Would you give the listing again exactly as written, minus its pictures?

=====

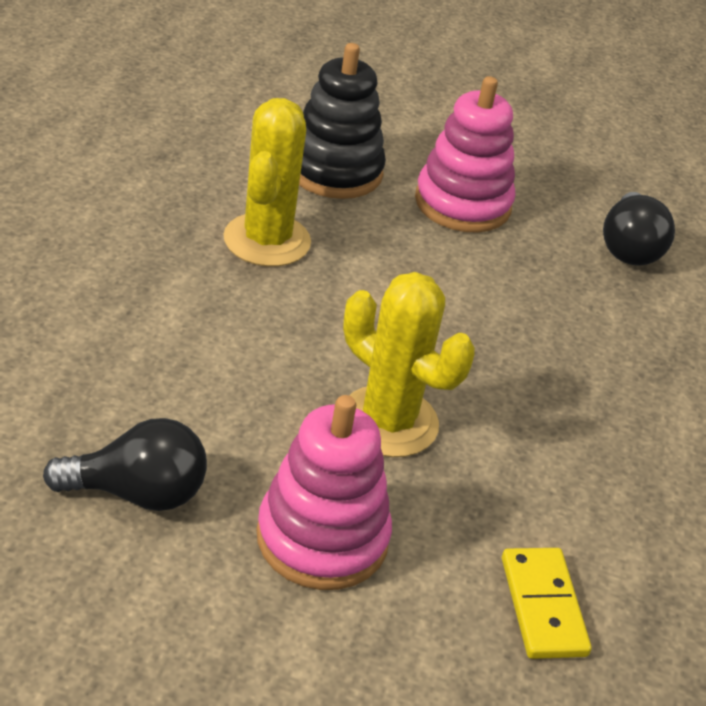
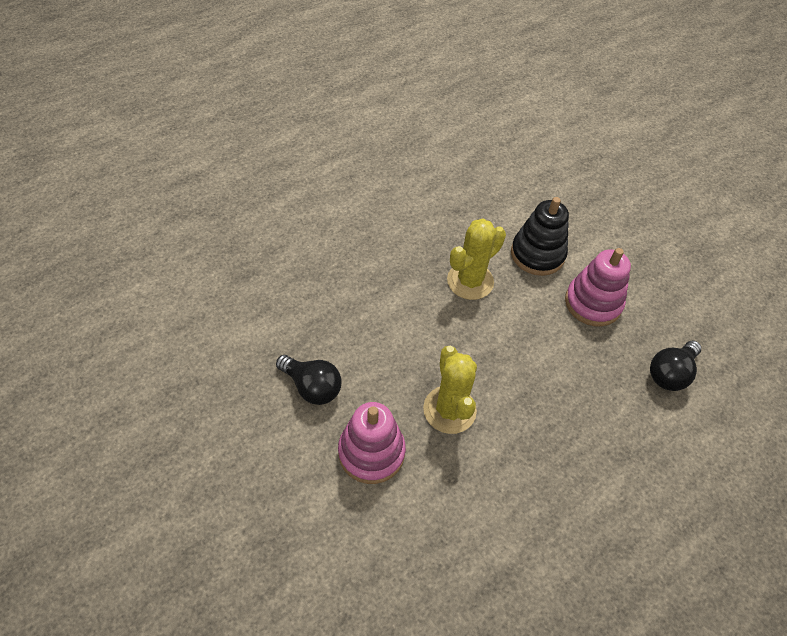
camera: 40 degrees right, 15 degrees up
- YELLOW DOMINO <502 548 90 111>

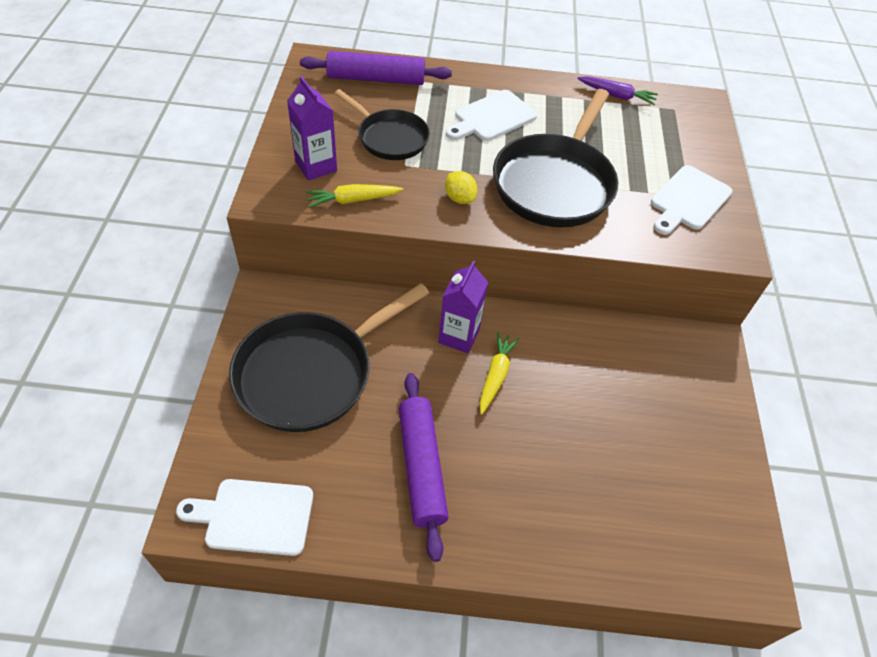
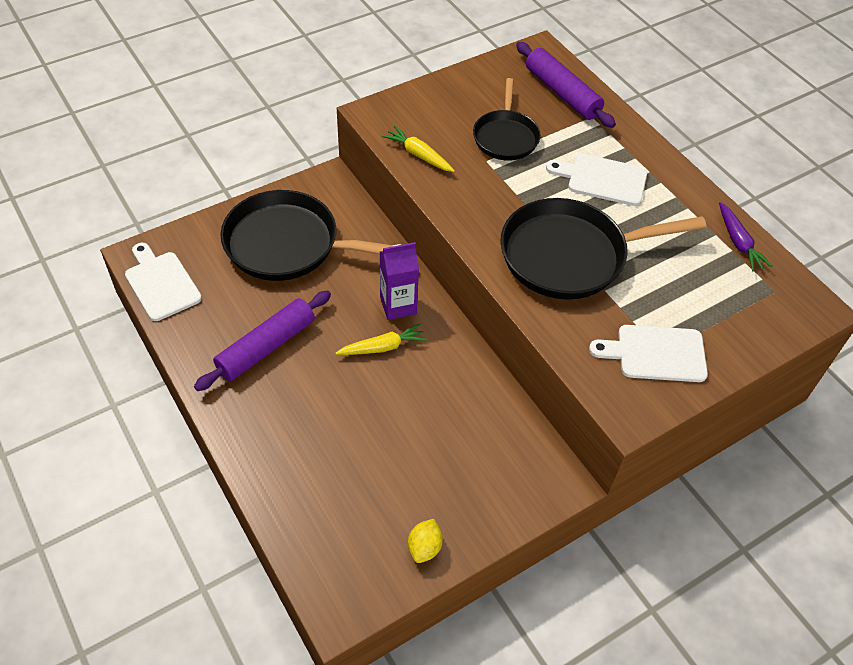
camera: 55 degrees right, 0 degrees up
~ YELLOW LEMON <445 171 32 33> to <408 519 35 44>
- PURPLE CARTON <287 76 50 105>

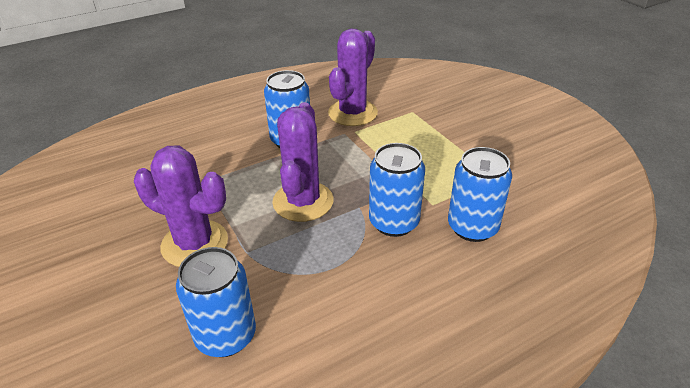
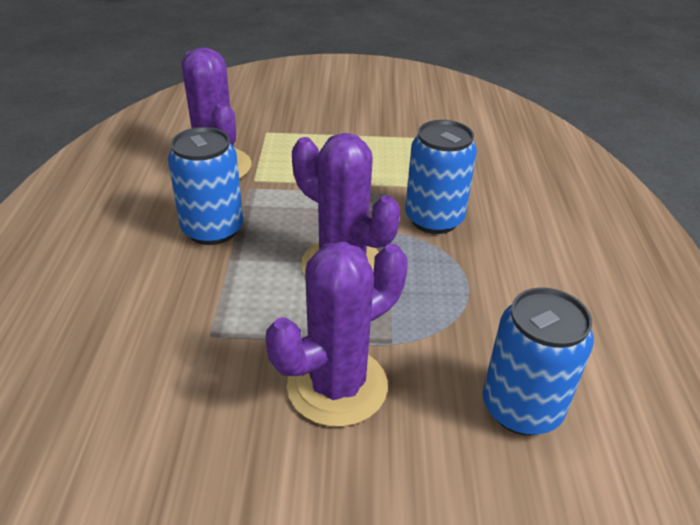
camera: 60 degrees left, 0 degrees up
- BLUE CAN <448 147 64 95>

=====

#### Response
camera: 40 degrees right, 15 degrees up
- YELLOW DOMINO <502 548 90 111>

camera: 55 degrees right, 0 degrees up
~ YELLOW LEMON <445 171 32 33> to <408 519 35 44>
- PURPLE CARTON <287 76 50 105>

camera: 60 degrees left, 0 degrees up
- BLUE CAN <448 147 64 95>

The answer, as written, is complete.